WHAT THE EXERCISE ASKS:
Retype every line from the start of the entries below down to the line with "white bucket [504,111,544,161]", both ends included; skip the pictures.

━━━━━━━━━━━━━━━━━━━━

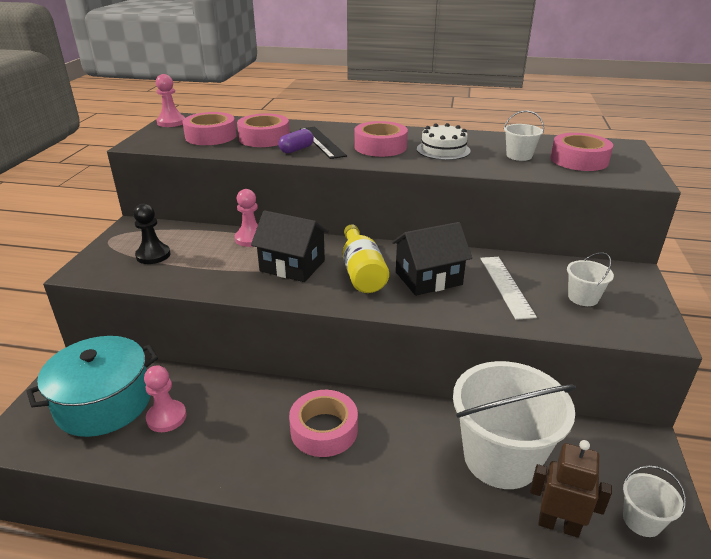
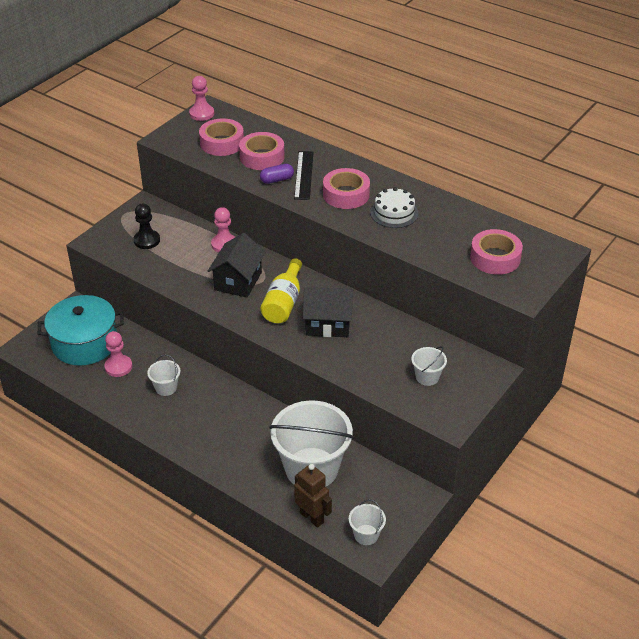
camera: 25 degrees right, 10 degrees up
black house [251,210,329,282] -> black house turned 60 degrees clockwise [208,233,266,297]
pink tape [289,390,358,457] -> none
white ruler [480,257,537,320] -> none
white bucket [504,111,544,161] -> white bucket moved to [147,354,180,396]

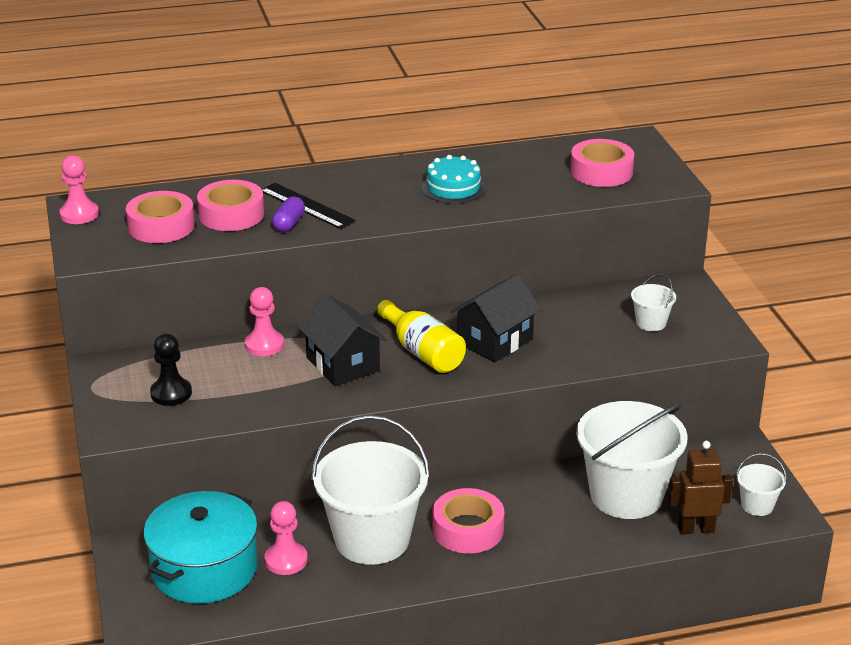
camera: 50 degrees left, 10 degrees down
white bucket [147,354,180,396] -> white bucket [311,415,430,565], size x2.28
pink tape [323,168,370,209] -> pink tape moved to [433,488,504,554]
white cake [370,187,418,228] -> turquoise cake [422,155,486,204]

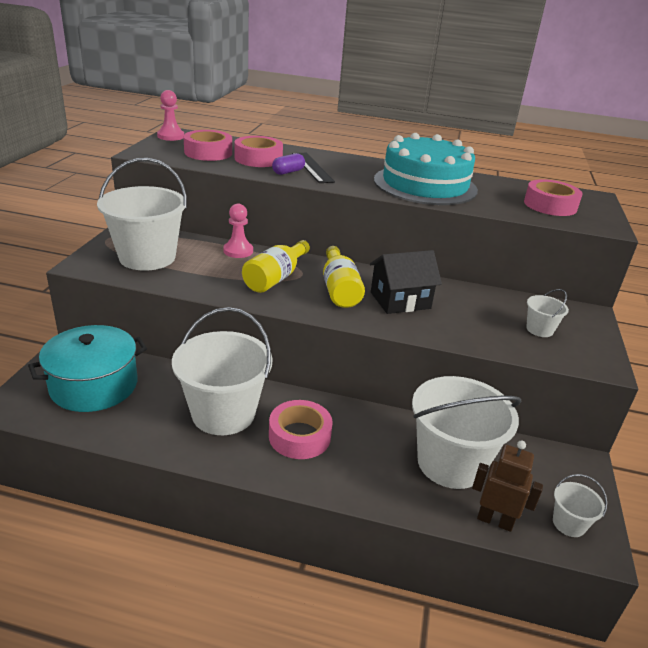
camera: 25 degrees right, 0 degrees up
black pawn [150,334,192,406] -> white bucket [97,158,187,271]
pink pawn [264,501,308,575] -> none
black house [298,294,387,386] -> yellow bottle [242,240,310,293]
turquoise cake [422,155,486,204] -> turquoise cake [374,133,478,205], size x2.06

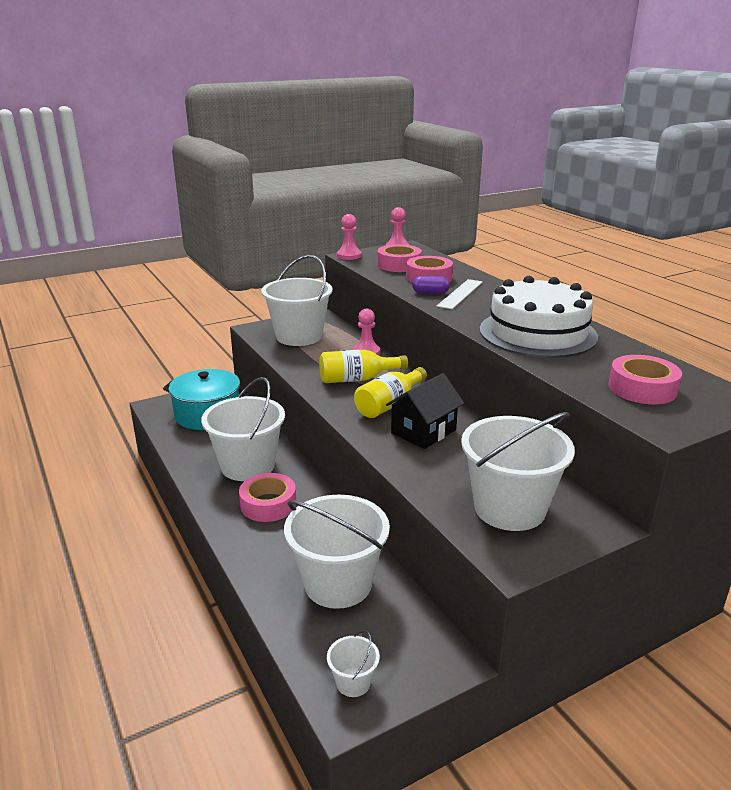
camera: 50 degrees right, 5 degrees down
black ruler [292,153,335,183] -> white ruler [437,279,483,309]
black house [370,250,442,314] -> black house turned 75 degrees counterclockwise [386,373,464,449]
turquoise cake [374,133,478,205] -> white cake [480,276,598,358]
brown robot [472,441,543,532] -> none
white bucket [526,289,569,337] -> white bucket [461,412,575,531], size x2.28
none -> pink pawn [337,214,362,260]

━━━━━━━━━━━━━━━━━━━━

ANSWER TO THIS EXERCISE:
camera: 25 degrees right, 10 degrees up
black house [251,210,329,282] -> black house turned 60 degrees clockwise [208,233,266,297]
pink tape [289,390,358,457] -> none
white ruler [480,257,537,320] -> none
white bucket [504,111,544,161] -> white bucket moved to [147,354,180,396]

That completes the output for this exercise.